__Problem details__. Copy the data from the line that contains "red cake: 4 -> 3" to its last line, exactly, including both of those lines and leaving out everything before.
◆ ◆ ◆ ◆ ◆ ◆ ◆
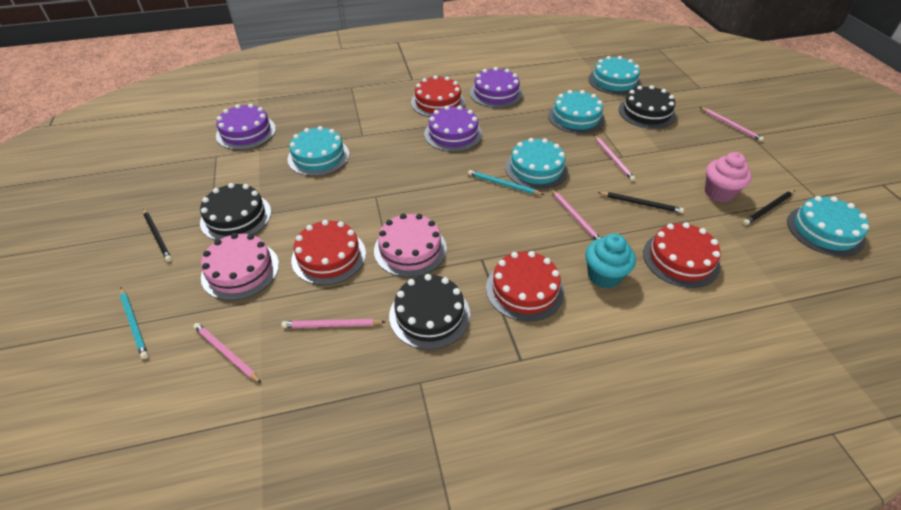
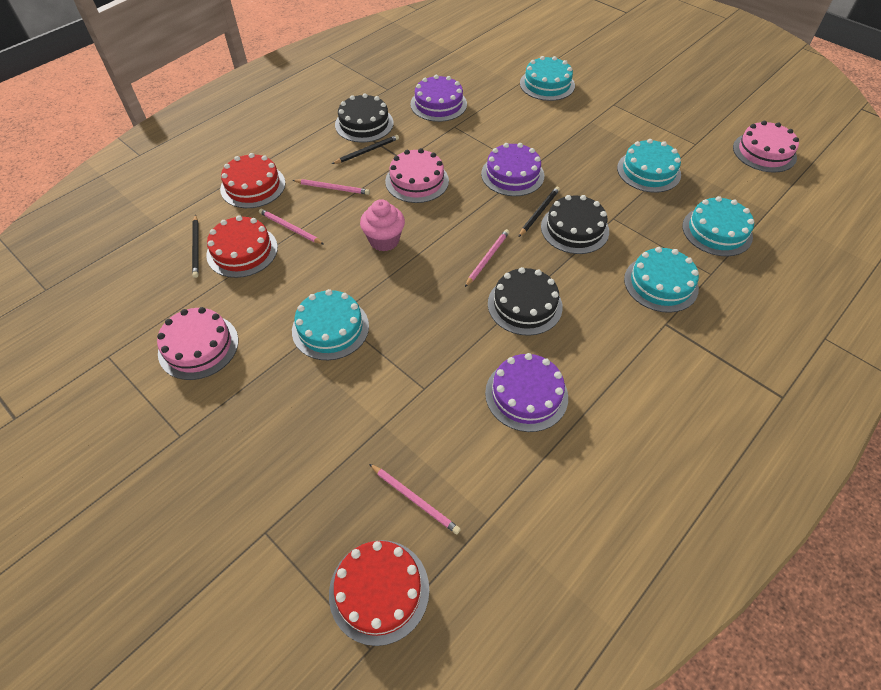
pink cake: 2 -> 3
pink pencil: 5 -> 4
red cake: 4 -> 3
turquoise cupcake: 1 -> 0
turquoise pencil: 2 -> 0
◆ ◆ ◆ ◆ ◆ ◆ ◆
__Response to the task__.
red cake: 4 -> 3
turquoise cupcake: 1 -> 0
turquoise pencil: 2 -> 0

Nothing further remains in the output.